[Before-and-after change records]
BEGIN

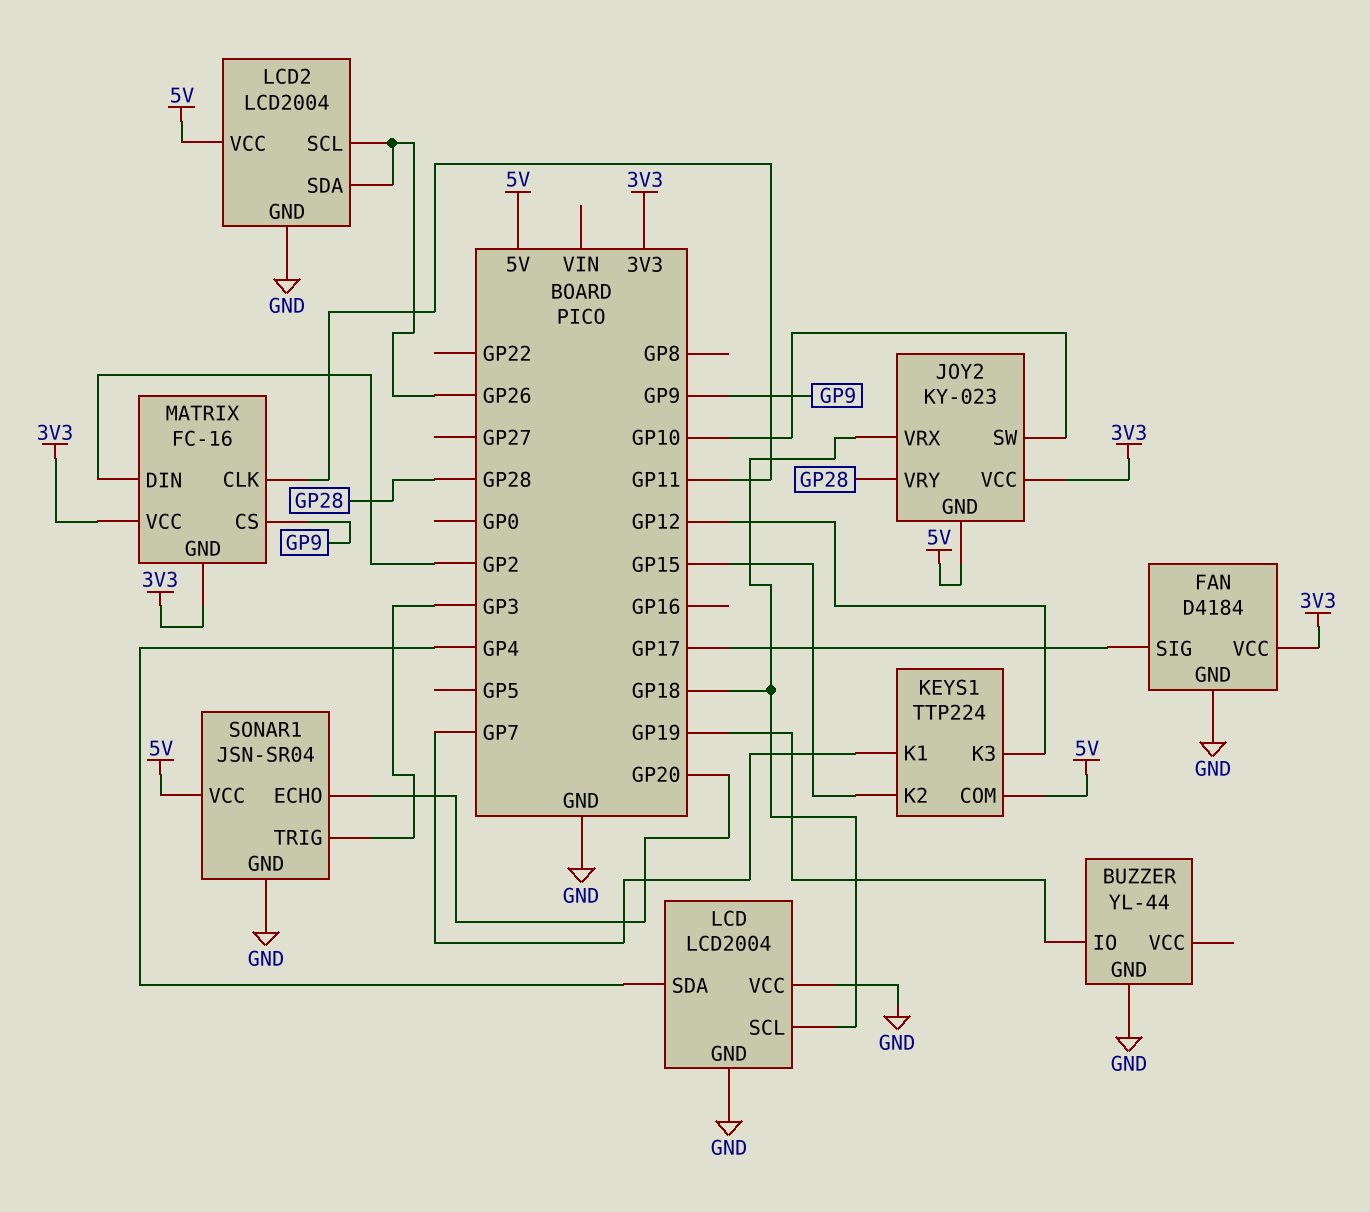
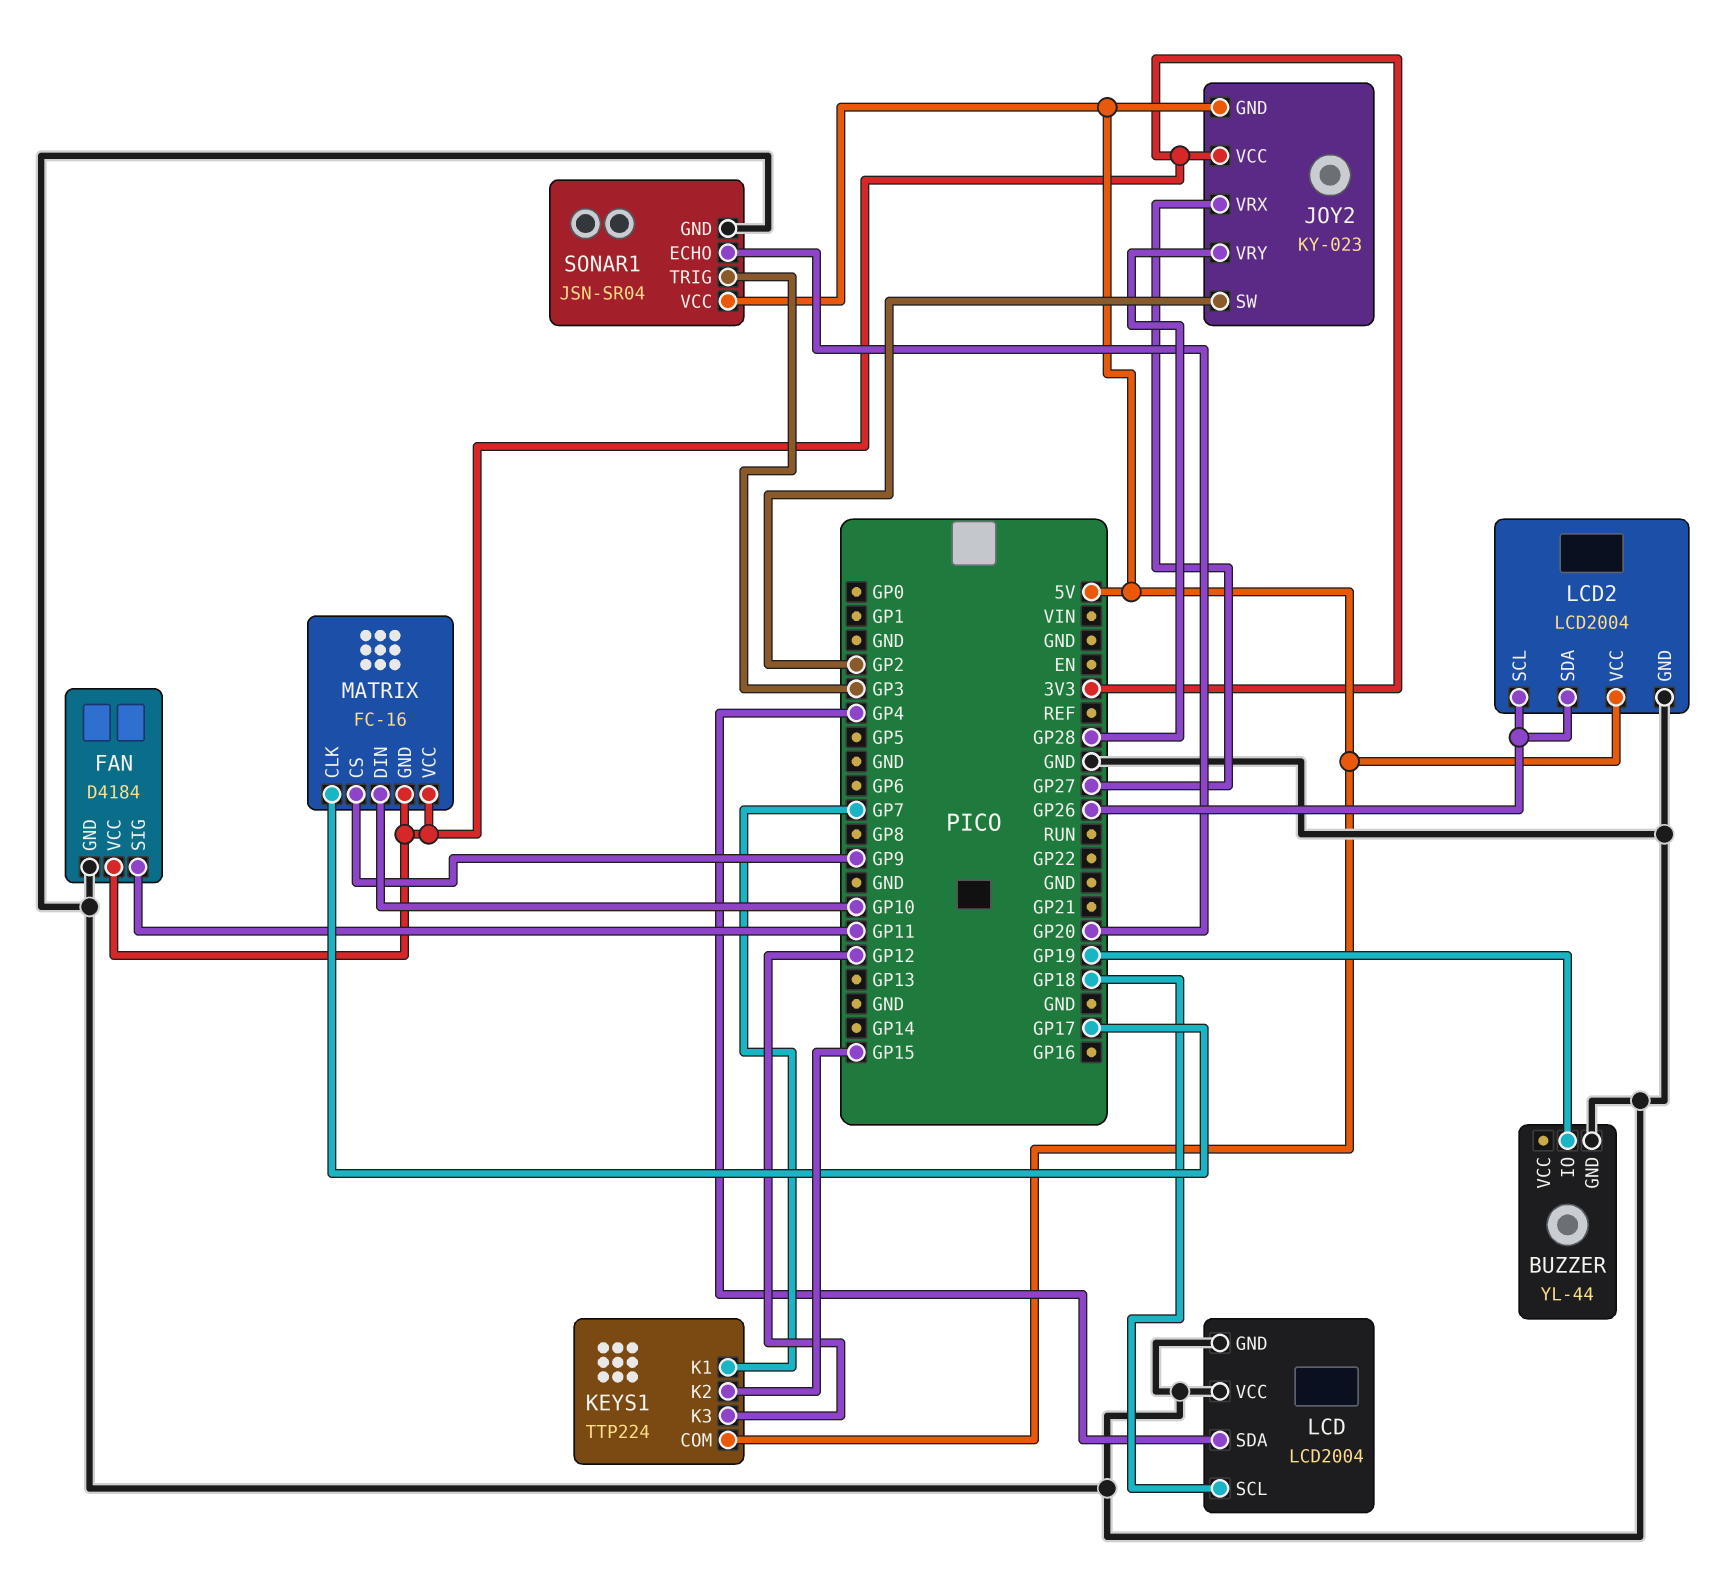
FAN pin SIG: GP17 -> GP11
JOY2 pin SW: GP10 -> GP2
JOY2 pin VRX: GP18 -> GP27
MATRIX pin CLK: GP11 -> GP17
MATRIX pin DIN: GP2 -> GP10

END

# What the task requires:
Report each line of the entries where the word "MATRIX" occurs.

# Exercise answer:
MATRIX pin CLK: GP11 -> GP17
MATRIX pin DIN: GP2 -> GP10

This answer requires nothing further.